======== Exercise materials ========
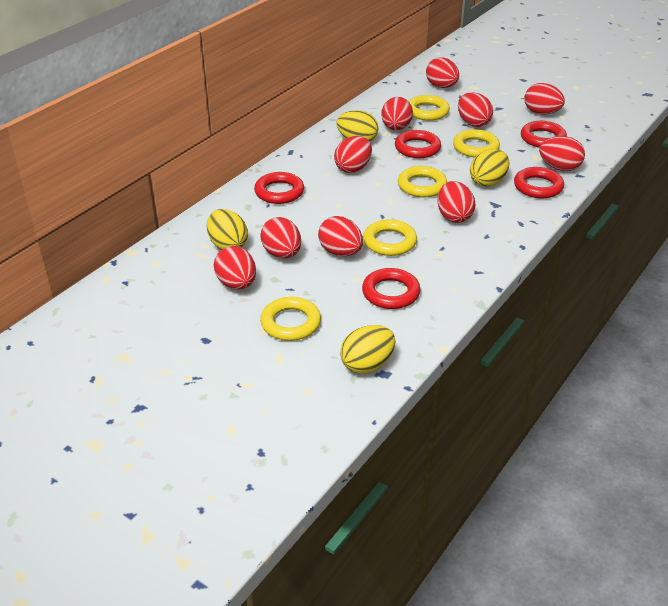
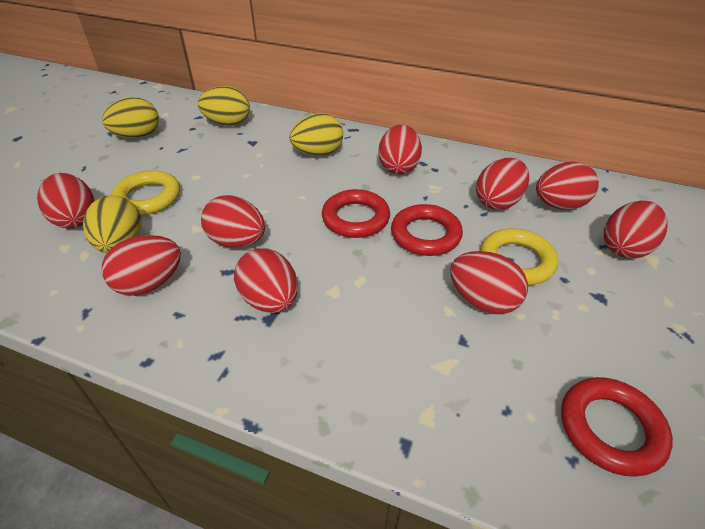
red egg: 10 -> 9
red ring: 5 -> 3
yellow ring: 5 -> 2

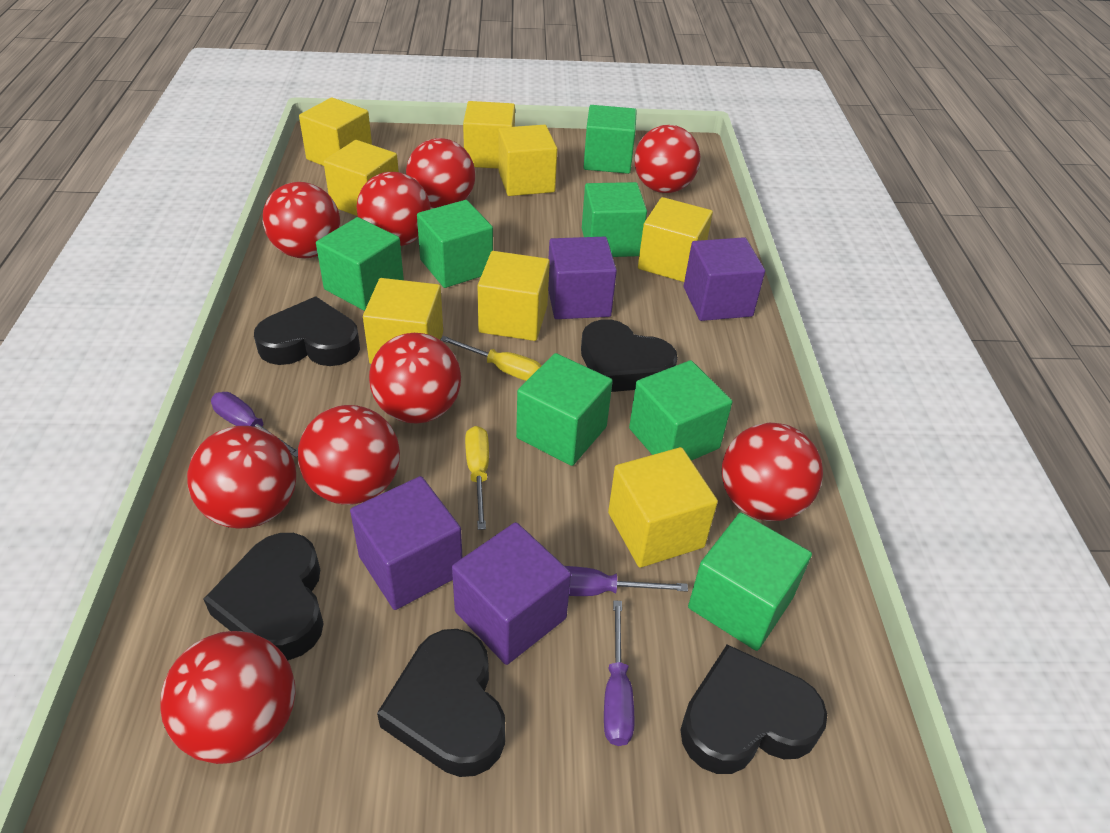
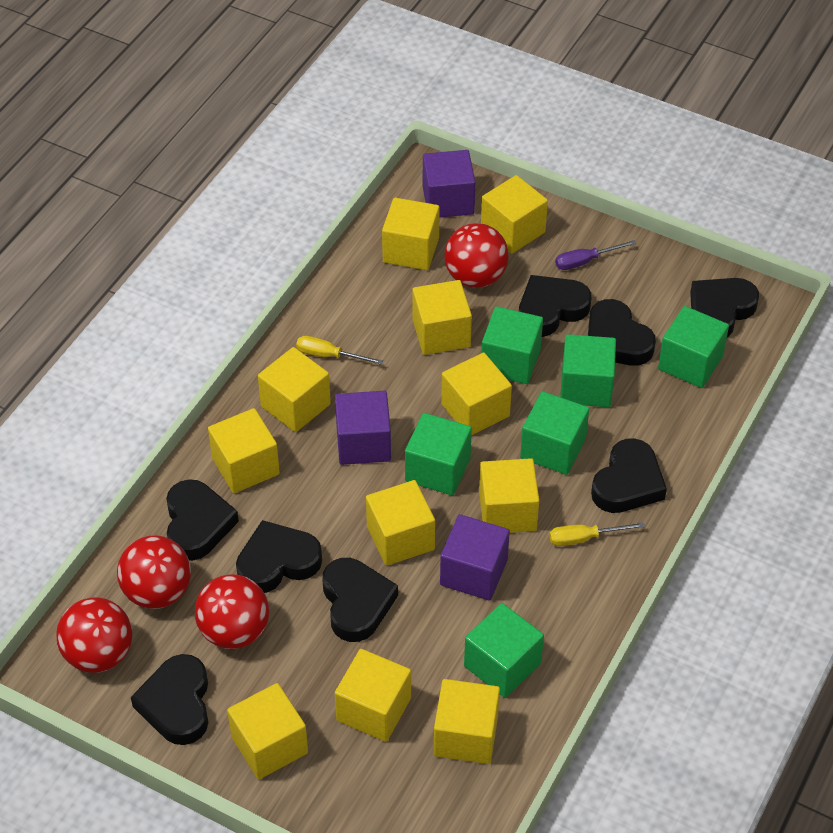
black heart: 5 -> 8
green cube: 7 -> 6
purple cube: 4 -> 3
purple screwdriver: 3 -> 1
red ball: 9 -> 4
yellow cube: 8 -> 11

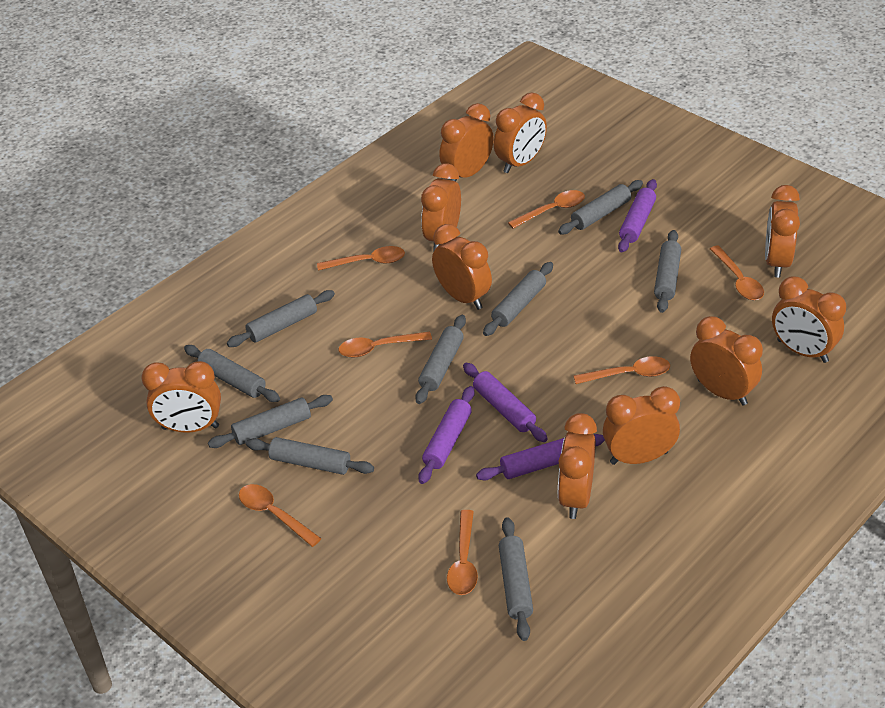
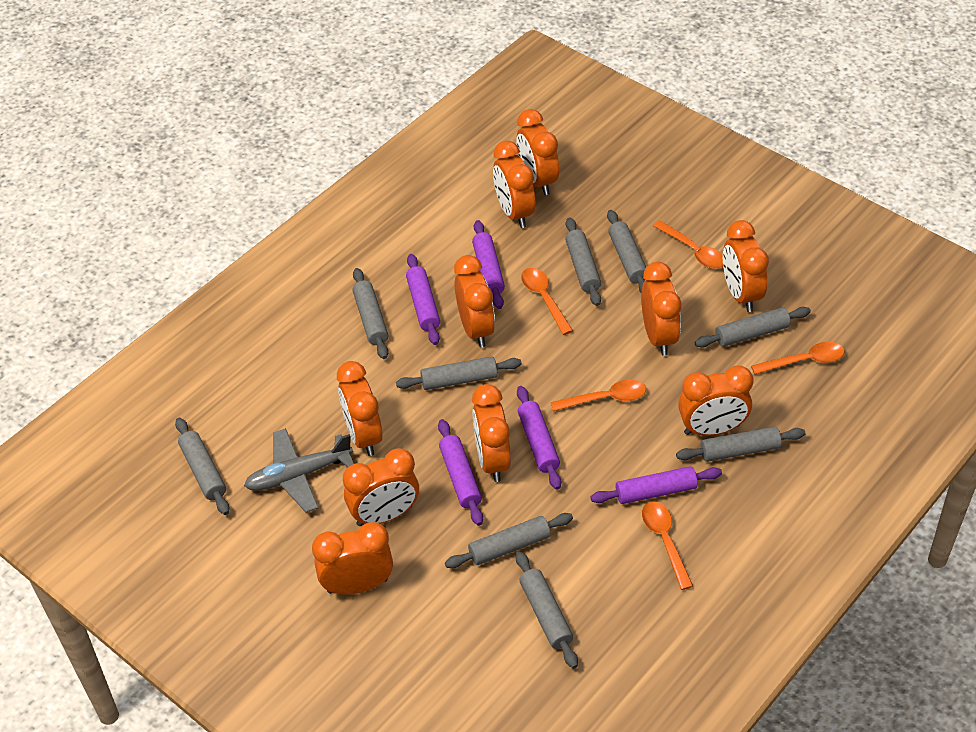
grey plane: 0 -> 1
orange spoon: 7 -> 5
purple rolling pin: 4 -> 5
========
The required output consists only of the lines from the one containing "green cube: 7 -> 6" to the last line of the material, reproduced exactly, pictures excluded.

green cube: 7 -> 6
purple cube: 4 -> 3
purple screwdriver: 3 -> 1
red ball: 9 -> 4
yellow cube: 8 -> 11

grey plane: 0 -> 1
orange spoon: 7 -> 5
purple rolling pin: 4 -> 5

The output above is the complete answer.